(Record extracts Opens)

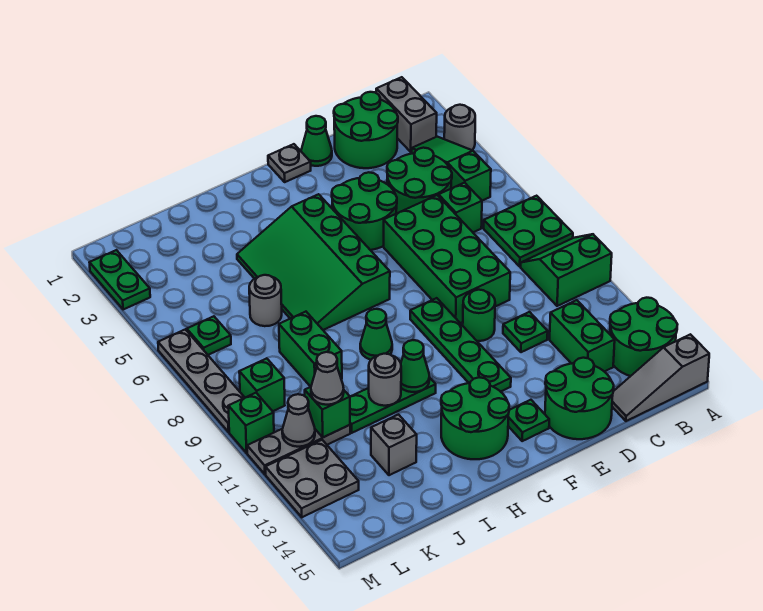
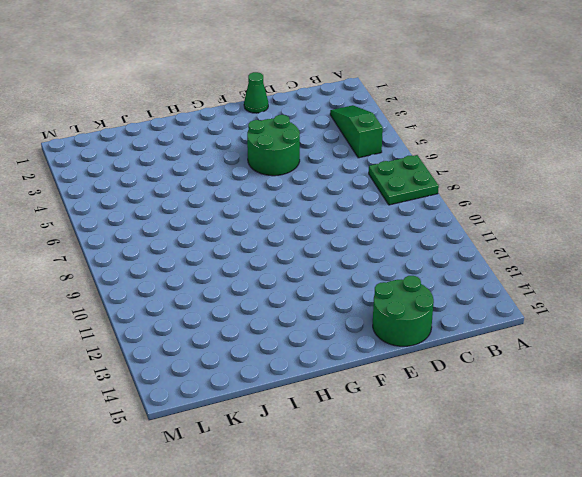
none -> grey round brick A3 level 1
none -> green slope A9:B10 level 1 top 10
none -> green round brick A13:B14 level 1
none -> grey slope A15:C15 level 1 top A

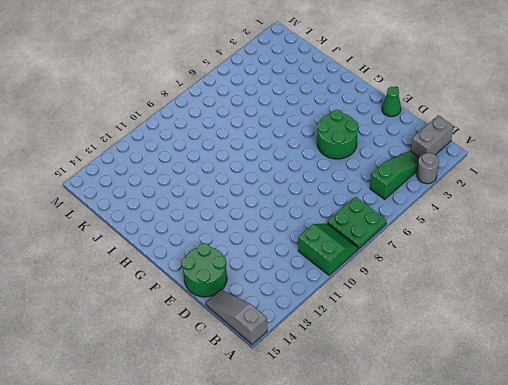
none -> green round brick A13:B14 level 1
none -> green round brick C1:D2 level 1
none -> green round brick C4:D5 level 1
none -> green brick C6 level 1

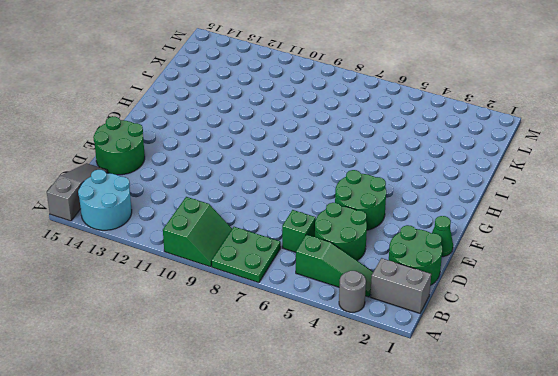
cyan round brick A13:B14 level 1 -> green round brick A13:B14 level 1
none -> green brick C12:C13 level 1
none -> green brick D6:E9 level 1
none -> green plate D11 level 1
none -> green round brick E10 level 1

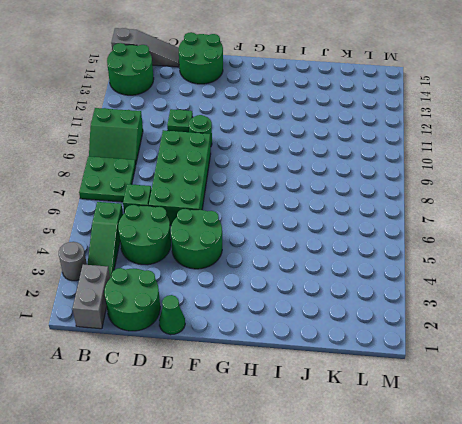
none -> green brick C12:C13 level 1
none -> grey plate F1 level 1
none -> green plate F9:F12 level 1
none -> green plate F14 level 1

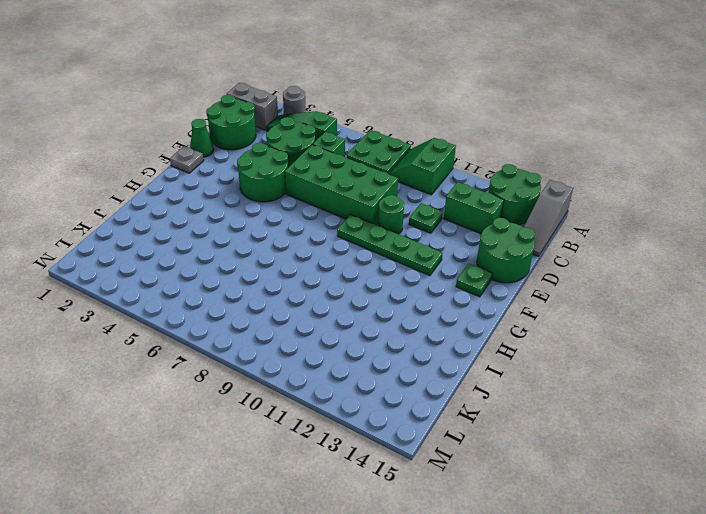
none -> green slope G4:I7 level 1 top G
none -> green round brick G13:H14 level 1
none -> green cone H9 level 1
none -> green plate H11:J11 level 1

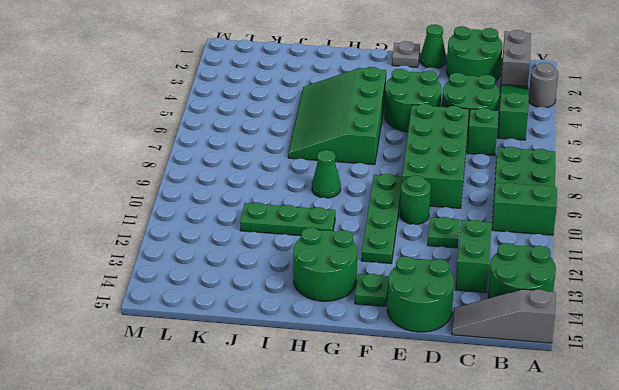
none -> grey round brick J6 level 1
none -> green brick J8:J9 level 1
none -> grey brick J13 level 1
none -> grey plate K11:M11 level 1

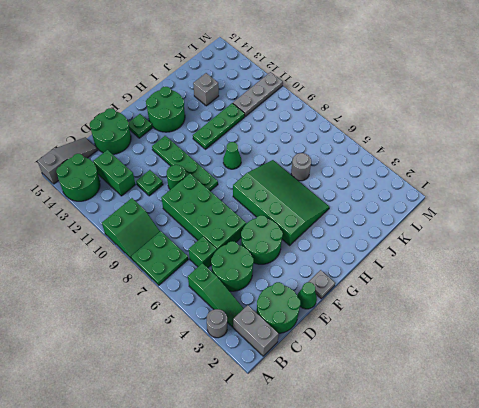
none -> green brick J8:J9 level 1
none -> green plate L6 level 1
none -> green brick L9 level 1
none -> grey plate L12:M13 level 1

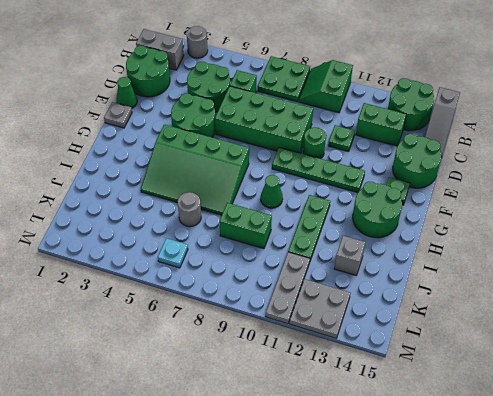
cyan plate L6 level 1 -> green plate L6 level 1
none -> green slope B3:B5 level 1 top 5
none -> green brick L9 level 1
none -> green plate M2:M3 level 1
none -> grey plate M6:M9 level 1

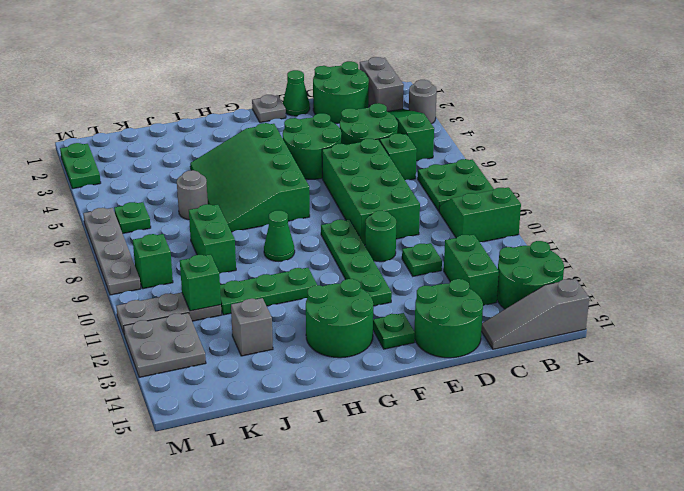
none -> green brick M10 level 1
none -> green cone H11 level 2
none -> grey round brick I11 level 2
none -> grey cone L11 level 2

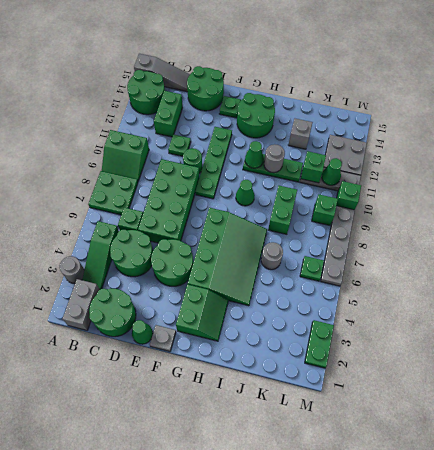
green slope G2:H3 level 1 top G -> none
green cone L11 level 2 -> grey cone L11 level 2
none -> grey cone K11 level 3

(Record extracts Closes)

§ **Directions**: The task calls for every line of the material that contains the string "cyan".

§ **Answer box**:
cyan round brick A13:B14 level 1 -> green round brick A13:B14 level 1
cyan plate L6 level 1 -> green plate L6 level 1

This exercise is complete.